Your objective:
Copy everything from the line containing "chessboard (528, 268)" down to the line containing "Quillhaven is located", swapping "pythons" for "lizards" and leaving everything else unchanged.

Data entries:
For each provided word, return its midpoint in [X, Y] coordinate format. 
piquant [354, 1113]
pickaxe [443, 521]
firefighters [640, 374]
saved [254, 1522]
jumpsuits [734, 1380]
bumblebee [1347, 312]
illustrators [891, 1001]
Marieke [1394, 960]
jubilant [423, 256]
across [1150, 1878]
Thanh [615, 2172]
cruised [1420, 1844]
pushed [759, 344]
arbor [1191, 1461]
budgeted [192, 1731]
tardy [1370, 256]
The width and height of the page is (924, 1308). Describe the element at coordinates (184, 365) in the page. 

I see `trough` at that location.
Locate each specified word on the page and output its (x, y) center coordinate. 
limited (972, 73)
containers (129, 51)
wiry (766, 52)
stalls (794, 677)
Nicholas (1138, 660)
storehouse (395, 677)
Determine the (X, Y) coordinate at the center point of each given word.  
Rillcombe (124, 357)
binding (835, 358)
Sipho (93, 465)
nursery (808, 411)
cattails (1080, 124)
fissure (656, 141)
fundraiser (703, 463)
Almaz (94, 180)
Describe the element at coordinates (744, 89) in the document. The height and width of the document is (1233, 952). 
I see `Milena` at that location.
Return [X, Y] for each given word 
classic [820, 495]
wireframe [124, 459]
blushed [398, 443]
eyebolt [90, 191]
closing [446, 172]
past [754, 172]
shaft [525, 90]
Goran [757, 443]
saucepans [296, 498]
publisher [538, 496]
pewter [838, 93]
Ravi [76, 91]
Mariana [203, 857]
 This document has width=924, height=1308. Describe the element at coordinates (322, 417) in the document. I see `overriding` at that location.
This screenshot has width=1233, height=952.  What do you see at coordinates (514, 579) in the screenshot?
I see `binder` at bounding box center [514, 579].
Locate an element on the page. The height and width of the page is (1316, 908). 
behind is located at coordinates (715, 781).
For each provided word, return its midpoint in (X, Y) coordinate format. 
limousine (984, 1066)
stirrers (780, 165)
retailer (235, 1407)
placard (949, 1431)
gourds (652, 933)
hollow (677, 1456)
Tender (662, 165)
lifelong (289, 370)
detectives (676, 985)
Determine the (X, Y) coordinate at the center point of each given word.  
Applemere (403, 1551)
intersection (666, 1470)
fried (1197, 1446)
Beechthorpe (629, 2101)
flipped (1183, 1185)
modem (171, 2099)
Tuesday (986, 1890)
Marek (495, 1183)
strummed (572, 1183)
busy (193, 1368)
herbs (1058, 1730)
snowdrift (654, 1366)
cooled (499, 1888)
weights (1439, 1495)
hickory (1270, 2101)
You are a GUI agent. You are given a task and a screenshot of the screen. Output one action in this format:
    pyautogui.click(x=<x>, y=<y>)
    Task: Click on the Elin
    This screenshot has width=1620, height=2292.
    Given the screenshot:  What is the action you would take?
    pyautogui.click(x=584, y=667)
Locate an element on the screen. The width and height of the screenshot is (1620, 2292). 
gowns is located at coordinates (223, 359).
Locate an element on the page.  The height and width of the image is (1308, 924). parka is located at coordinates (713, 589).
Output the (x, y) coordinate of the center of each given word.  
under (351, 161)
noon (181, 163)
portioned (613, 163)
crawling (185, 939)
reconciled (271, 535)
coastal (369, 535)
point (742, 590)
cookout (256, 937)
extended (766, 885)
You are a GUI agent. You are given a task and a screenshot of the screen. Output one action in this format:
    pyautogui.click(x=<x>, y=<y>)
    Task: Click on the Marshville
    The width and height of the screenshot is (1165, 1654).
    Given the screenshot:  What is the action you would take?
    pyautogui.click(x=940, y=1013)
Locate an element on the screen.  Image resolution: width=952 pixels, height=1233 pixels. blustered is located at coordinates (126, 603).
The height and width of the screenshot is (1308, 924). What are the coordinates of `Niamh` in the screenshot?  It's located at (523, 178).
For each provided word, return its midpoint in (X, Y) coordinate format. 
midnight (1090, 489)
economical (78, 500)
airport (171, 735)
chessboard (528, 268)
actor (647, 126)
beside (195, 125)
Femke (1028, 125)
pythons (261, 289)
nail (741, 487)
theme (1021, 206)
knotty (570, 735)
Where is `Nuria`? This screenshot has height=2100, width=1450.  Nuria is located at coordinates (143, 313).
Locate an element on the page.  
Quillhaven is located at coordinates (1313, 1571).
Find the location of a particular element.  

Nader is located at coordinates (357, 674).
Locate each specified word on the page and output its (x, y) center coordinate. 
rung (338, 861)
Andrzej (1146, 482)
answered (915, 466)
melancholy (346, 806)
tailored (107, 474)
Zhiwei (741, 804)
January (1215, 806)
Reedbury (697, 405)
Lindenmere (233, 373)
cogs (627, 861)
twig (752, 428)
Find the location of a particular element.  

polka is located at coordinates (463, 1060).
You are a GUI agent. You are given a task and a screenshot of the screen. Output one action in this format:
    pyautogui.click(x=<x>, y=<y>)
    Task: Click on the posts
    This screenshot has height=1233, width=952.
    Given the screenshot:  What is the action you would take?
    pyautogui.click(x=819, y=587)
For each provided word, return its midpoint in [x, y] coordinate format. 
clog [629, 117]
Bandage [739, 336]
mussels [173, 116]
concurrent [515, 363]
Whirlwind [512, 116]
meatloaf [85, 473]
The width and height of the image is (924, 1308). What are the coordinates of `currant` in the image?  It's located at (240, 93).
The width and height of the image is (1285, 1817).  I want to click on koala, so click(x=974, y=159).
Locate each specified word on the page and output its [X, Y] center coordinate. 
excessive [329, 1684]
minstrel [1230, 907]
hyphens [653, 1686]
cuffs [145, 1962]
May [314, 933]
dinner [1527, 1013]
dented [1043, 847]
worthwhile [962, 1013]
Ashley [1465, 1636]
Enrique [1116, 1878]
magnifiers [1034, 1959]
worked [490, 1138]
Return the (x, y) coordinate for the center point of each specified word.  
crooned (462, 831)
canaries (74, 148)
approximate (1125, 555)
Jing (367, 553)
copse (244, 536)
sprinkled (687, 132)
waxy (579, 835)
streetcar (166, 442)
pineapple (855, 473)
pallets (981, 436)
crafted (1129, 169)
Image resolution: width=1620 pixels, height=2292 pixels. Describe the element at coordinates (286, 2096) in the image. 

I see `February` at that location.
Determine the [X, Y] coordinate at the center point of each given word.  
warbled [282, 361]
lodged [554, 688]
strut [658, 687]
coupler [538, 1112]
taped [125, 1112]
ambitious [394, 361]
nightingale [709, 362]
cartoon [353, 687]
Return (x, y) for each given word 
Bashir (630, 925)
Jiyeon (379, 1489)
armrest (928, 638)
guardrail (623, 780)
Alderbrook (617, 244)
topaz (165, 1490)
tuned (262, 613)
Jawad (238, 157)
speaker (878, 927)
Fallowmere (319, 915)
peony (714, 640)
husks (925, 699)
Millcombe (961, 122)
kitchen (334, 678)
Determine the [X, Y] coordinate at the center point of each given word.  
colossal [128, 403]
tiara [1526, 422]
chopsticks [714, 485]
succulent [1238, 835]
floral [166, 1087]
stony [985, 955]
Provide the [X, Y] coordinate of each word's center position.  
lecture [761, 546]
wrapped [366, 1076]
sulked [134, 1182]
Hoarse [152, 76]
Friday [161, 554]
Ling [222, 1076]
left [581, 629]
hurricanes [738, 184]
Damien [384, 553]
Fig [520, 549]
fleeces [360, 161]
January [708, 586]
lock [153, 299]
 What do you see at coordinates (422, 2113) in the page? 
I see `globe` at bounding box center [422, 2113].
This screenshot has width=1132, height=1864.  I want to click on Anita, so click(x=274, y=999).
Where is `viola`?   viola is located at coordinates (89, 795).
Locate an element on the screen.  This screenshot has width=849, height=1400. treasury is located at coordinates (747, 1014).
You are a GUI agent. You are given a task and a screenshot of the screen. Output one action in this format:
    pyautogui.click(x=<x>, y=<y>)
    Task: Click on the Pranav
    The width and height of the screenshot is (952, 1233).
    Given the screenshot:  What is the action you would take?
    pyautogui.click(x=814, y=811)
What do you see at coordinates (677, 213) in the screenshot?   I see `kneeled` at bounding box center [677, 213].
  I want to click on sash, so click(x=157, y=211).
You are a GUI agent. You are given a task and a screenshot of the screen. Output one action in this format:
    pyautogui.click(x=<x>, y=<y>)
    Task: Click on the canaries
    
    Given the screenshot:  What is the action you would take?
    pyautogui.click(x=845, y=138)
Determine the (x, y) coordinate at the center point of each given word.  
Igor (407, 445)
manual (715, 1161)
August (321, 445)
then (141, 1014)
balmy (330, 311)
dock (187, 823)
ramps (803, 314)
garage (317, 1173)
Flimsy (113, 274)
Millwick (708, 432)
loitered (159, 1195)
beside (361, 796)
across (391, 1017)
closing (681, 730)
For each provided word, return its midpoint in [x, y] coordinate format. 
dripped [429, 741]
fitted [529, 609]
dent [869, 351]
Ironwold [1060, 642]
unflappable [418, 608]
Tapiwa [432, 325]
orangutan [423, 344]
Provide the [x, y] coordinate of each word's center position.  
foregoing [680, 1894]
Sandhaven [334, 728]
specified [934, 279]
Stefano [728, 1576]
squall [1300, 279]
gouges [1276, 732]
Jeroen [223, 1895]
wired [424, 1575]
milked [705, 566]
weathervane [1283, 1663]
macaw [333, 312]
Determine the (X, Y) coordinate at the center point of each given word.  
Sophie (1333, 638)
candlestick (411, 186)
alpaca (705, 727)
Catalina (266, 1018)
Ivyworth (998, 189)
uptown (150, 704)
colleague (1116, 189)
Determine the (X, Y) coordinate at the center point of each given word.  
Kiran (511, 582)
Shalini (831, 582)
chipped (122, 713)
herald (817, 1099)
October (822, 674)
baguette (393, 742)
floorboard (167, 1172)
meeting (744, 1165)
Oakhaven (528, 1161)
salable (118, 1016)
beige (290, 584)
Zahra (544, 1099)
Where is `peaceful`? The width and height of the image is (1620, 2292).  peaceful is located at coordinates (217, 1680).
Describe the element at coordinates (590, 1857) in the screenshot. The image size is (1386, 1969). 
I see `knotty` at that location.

Task solution:
chessboard (528, 268)
actor (647, 126)
beside (195, 125)
Femke (1028, 125)
lizards (261, 289)
nail (741, 487)
theme (1021, 206)
knotty (570, 735)
Where is `Nuria`? This screenshot has height=2100, width=1450.  Nuria is located at coordinates (143, 313).
Locate an element on the page.  
Quillhaven is located at coordinates (1313, 1571).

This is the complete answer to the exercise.